Spatial object tracking data
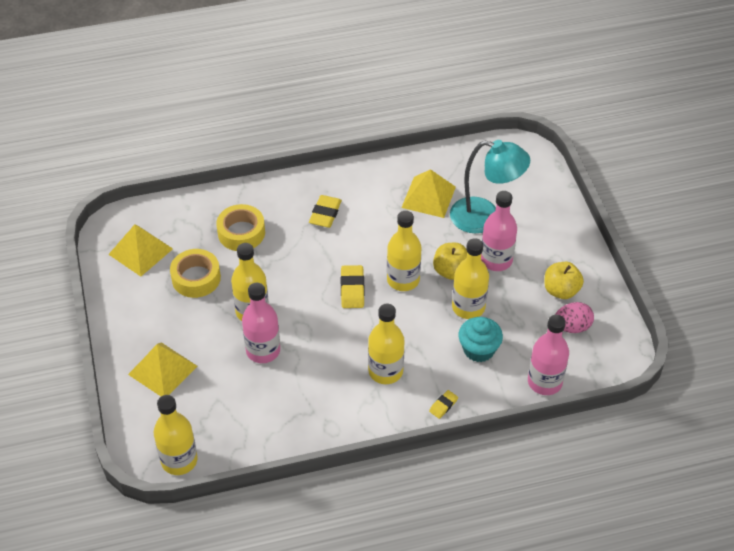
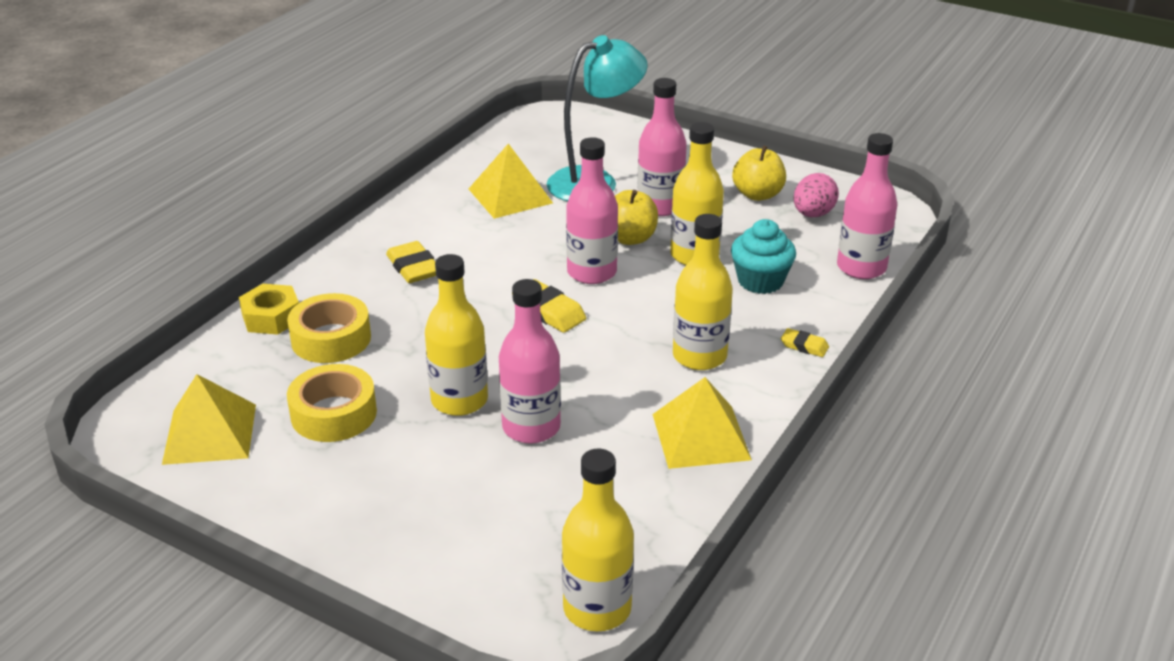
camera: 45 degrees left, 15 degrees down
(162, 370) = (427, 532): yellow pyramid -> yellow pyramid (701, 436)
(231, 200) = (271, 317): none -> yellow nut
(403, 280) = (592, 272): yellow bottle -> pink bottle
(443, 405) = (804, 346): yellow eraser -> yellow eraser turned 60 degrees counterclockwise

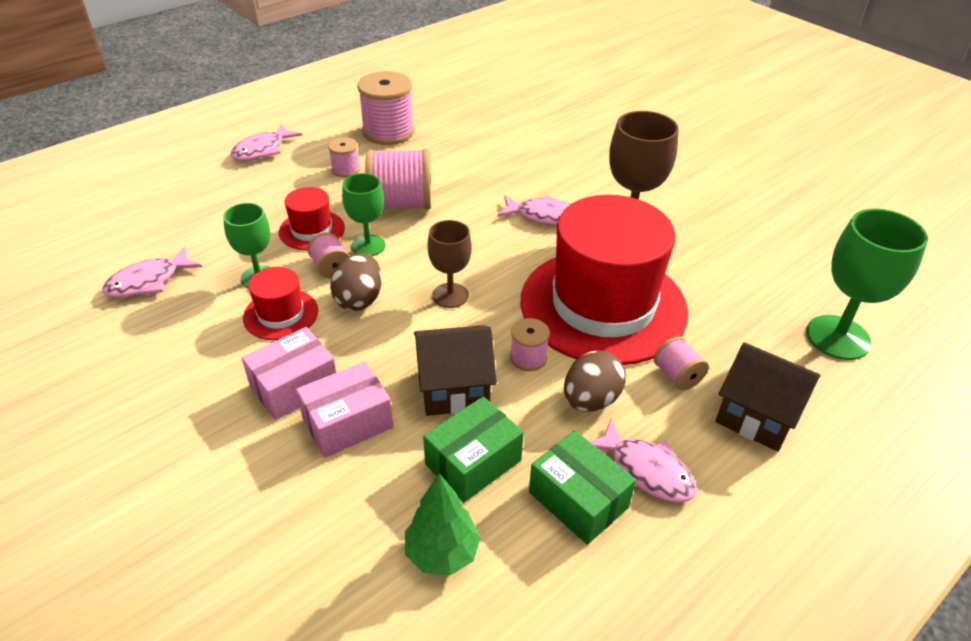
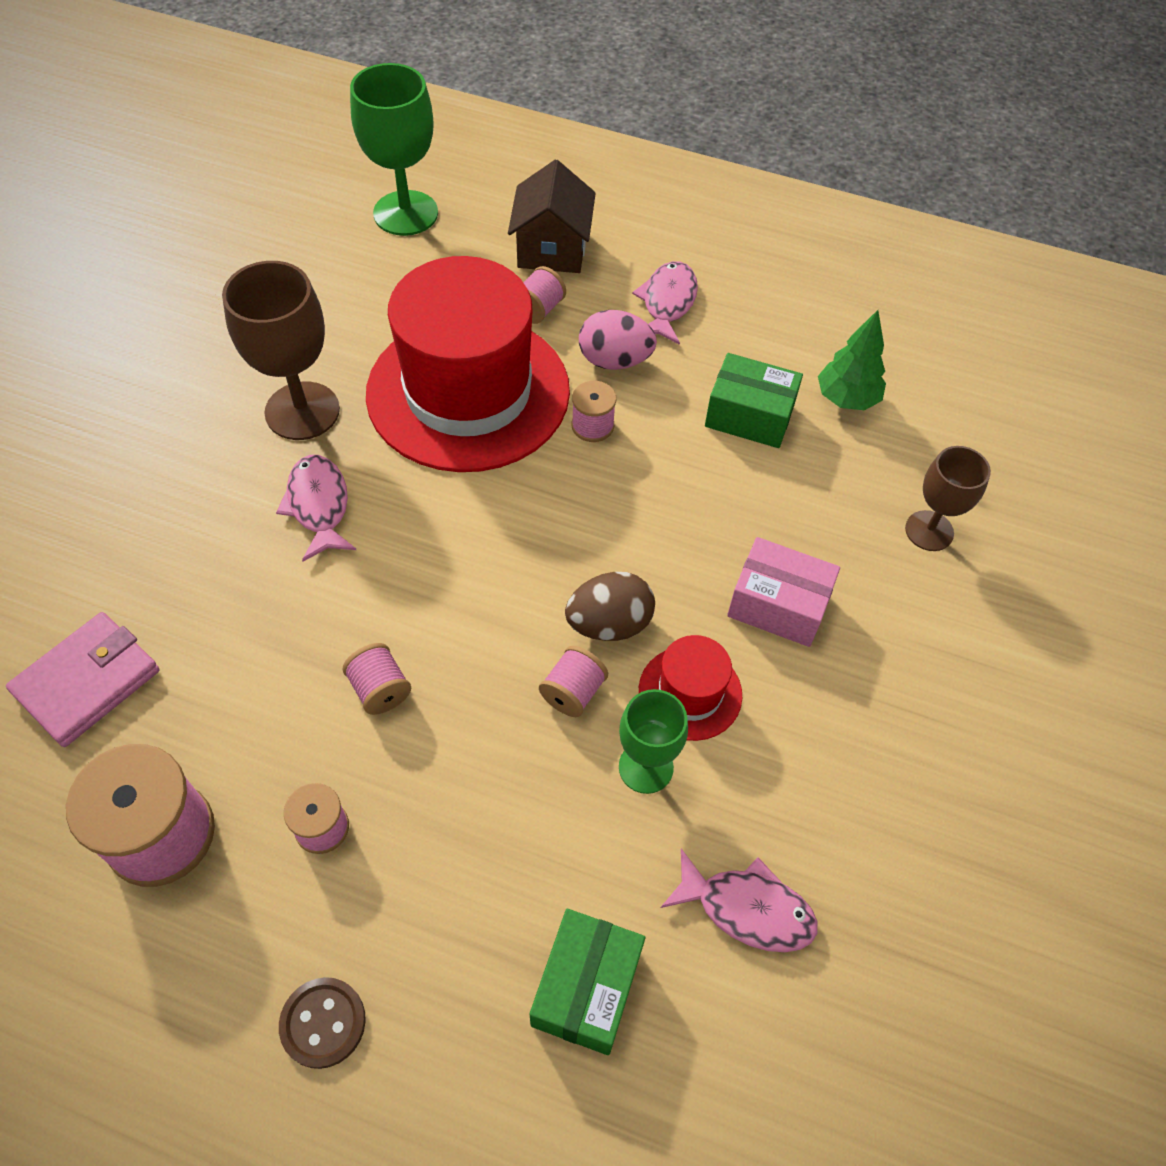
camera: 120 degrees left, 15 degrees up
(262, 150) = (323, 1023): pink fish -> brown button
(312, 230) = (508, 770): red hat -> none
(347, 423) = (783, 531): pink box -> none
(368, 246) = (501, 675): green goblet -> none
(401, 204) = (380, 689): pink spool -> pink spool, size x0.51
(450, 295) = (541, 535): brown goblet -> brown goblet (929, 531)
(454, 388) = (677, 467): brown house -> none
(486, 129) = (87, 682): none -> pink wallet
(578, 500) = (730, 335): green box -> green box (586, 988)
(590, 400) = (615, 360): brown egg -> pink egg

ASSIGNED TASK:
Write out every record above exactly, leaving no picture in the result.

EXERCISE OUTPUT:
camera: 45 degrees left, 15 degrees down
(162, 370) = (427, 532): yellow pyramid -> yellow pyramid (701, 436)
(231, 200) = (271, 317): none -> yellow nut
(403, 280) = (592, 272): yellow bottle -> pink bottle
(443, 405) = (804, 346): yellow eraser -> yellow eraser turned 60 degrees counterclockwise

camera: 120 degrees left, 15 degrees up
(262, 150) = (323, 1023): pink fish -> brown button
(312, 230) = (508, 770): red hat -> none
(347, 423) = (783, 531): pink box -> none
(368, 246) = (501, 675): green goblet -> none
(401, 204) = (380, 689): pink spool -> pink spool, size x0.51
(450, 295) = (541, 535): brown goblet -> brown goblet (929, 531)
(454, 388) = (677, 467): brown house -> none
(486, 129) = (87, 682): none -> pink wallet
(578, 500) = (730, 335): green box -> green box (586, 988)
(590, 400) = (615, 360): brown egg -> pink egg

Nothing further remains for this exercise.